Task requirements :: From the line that contains "D1: zener 6.2V" through the line that contains "R7: 150 (GND, VREF) -> none", output every line of the listing below exactly and leave out all the rest.

Records to process ::
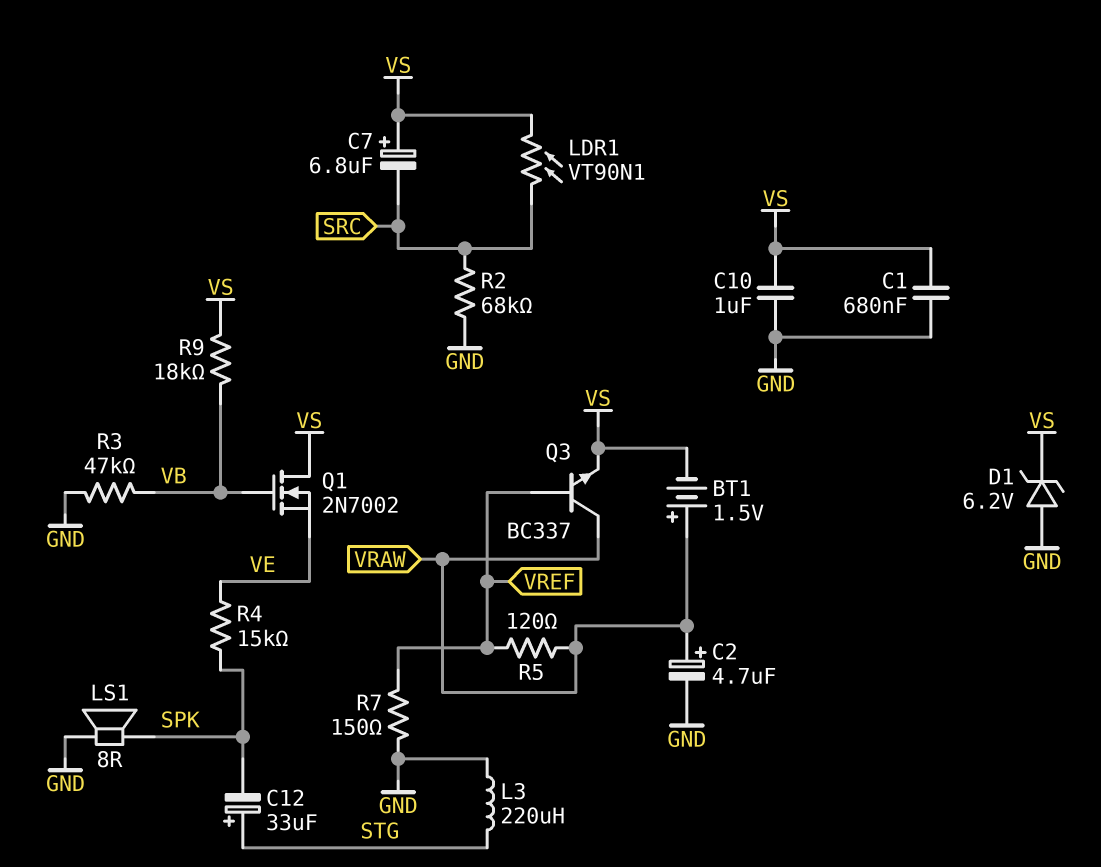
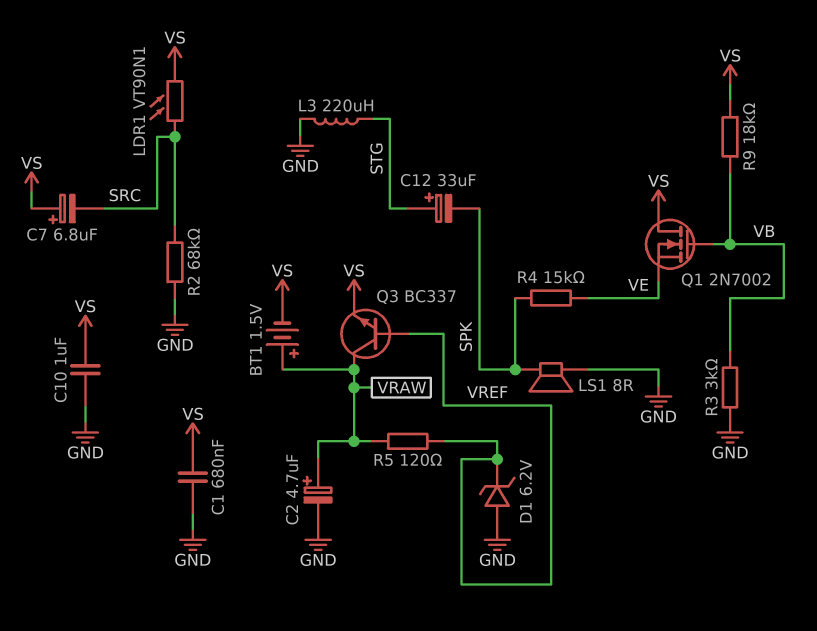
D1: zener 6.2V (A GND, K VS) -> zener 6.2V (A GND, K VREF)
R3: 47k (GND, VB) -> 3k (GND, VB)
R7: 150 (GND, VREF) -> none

==

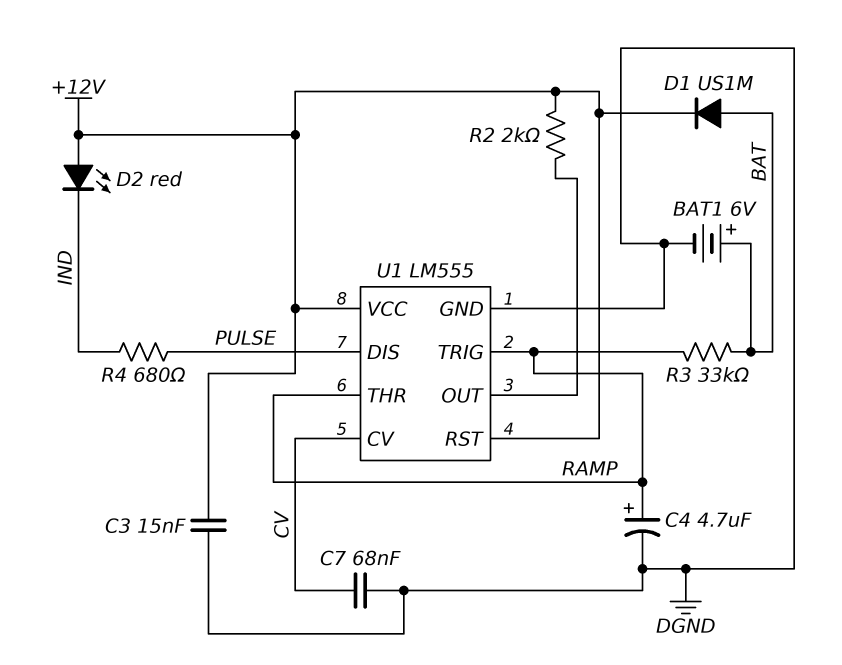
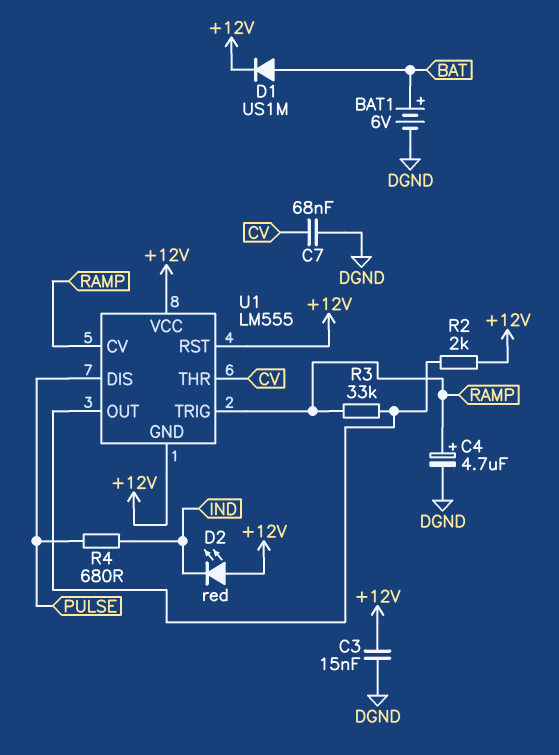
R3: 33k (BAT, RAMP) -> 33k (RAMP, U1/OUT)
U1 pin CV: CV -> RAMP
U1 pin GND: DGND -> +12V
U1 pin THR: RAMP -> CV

Response area ::
D1: zener 6.2V (A GND, K VS) -> zener 6.2V (A GND, K VREF)
R3: 47k (GND, VB) -> 3k (GND, VB)
R7: 150 (GND, VREF) -> none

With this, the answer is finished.